§ **Request**
Return a copy of every line in the data below that contains "none".

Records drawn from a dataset

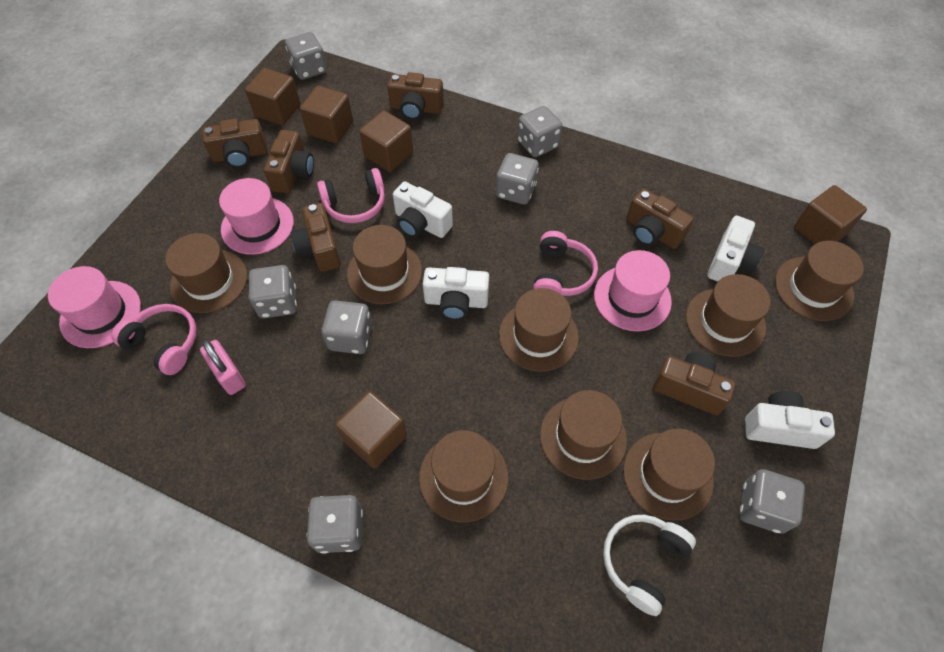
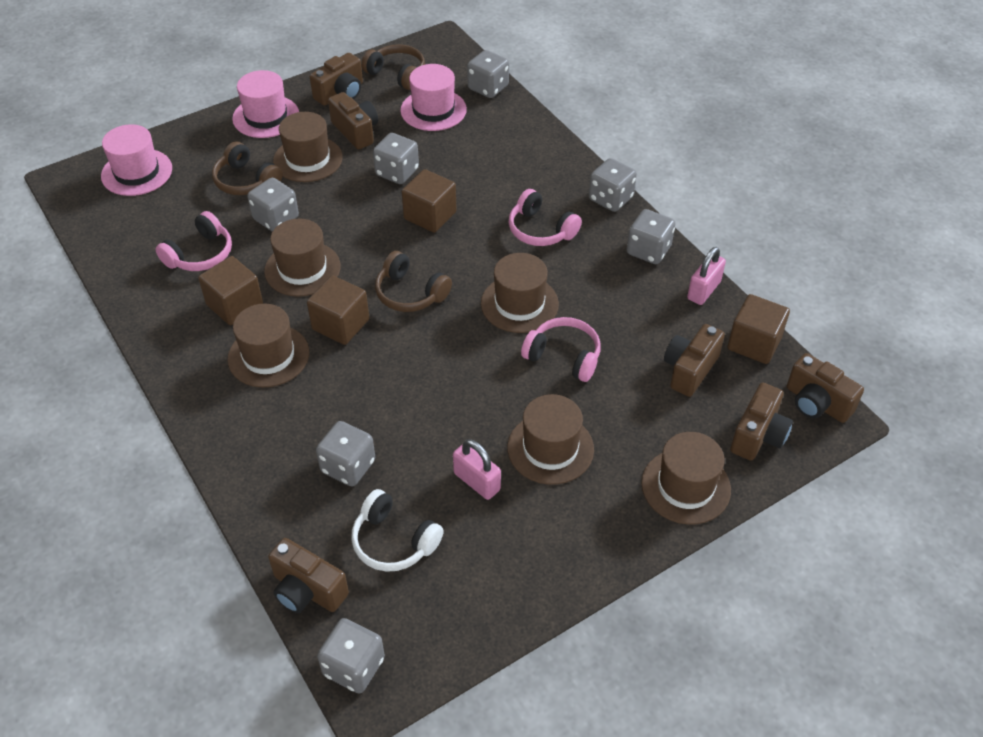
brown cube: [245,68,301,125] [300,86,353,144] [335,391,407,469] [359,110,413,172] [794,185,867,244] = 5 -> [198,256,263,325] [307,276,369,345] [402,169,457,233] [727,294,790,364] = 4
brown hat: [165,233,248,313] [347,225,422,304] [419,430,508,522] [499,288,579,372] [540,390,627,480] [623,429,715,521] [686,274,771,357] [775,241,864,321] = 8 -> [228,304,309,388] [264,219,341,297] [273,112,343,182] [481,253,559,333] [507,394,594,485] [641,432,731,525] = 6
brown headphones: none = 0 -> [212,141,283,195] [361,44,425,90] [375,251,452,312] = 3
pink padlock: [200,340,246,395] = 1 -> [453,439,501,500] [687,247,726,305] = 2
white camera: [393,181,453,238] [423,267,489,320] [707,216,764,282] [745,391,835,449] = 4 -> none = 0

§ **Answer to this exercise**
brown headphones: none = 0 -> [212,141,283,195] [361,44,425,90] [375,251,452,312] = 3
white camera: [393,181,453,238] [423,267,489,320] [707,216,764,282] [745,391,835,449] = 4 -> none = 0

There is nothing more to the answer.